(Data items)
·····
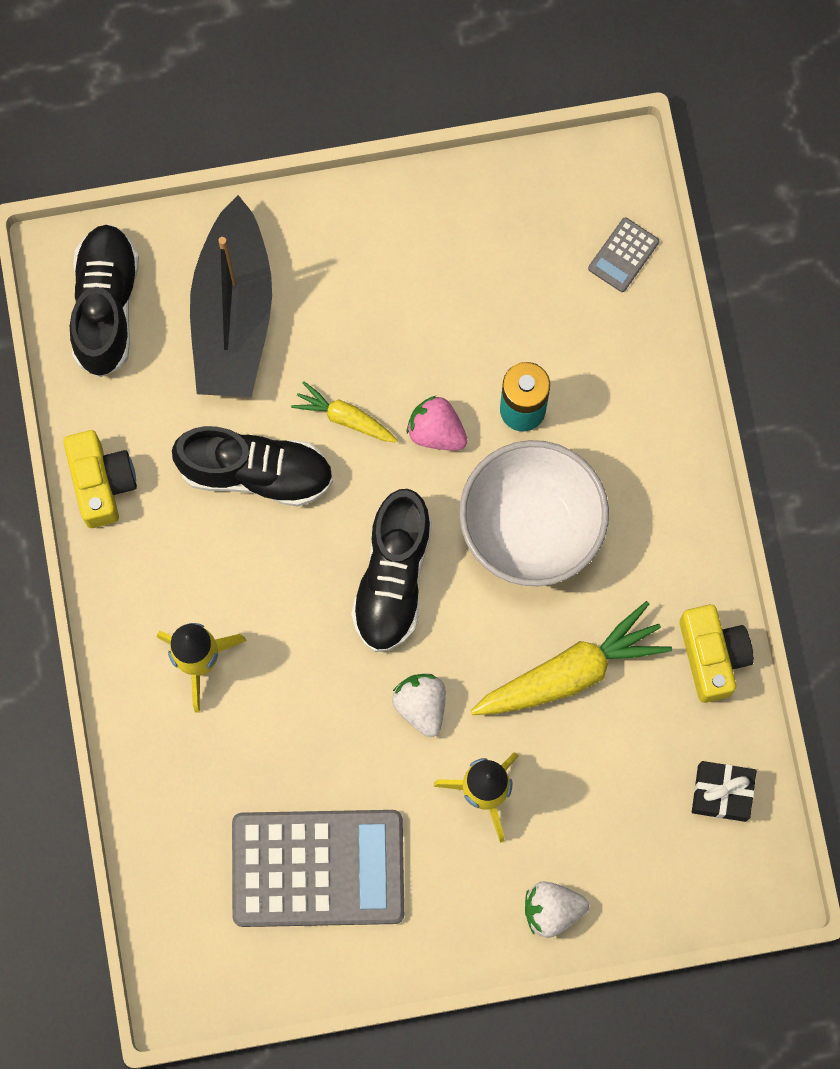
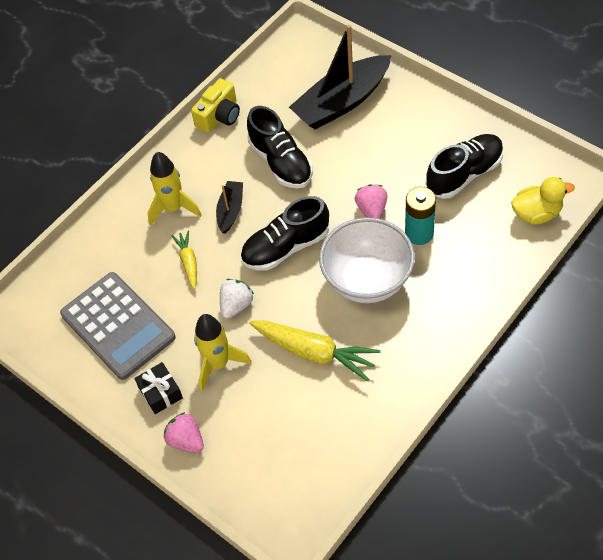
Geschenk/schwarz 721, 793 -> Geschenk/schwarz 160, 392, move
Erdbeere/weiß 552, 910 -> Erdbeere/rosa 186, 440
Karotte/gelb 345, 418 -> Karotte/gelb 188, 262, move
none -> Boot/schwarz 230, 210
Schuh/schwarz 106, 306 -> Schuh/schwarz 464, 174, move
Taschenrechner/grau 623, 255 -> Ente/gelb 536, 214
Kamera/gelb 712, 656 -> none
·····
-- The task --
Search the records above for the string "none" and copy each line that holds it.

-- Reply to the exercise --
none -> Boot/schwarz 230, 210
Kamera/gelb 712, 656 -> none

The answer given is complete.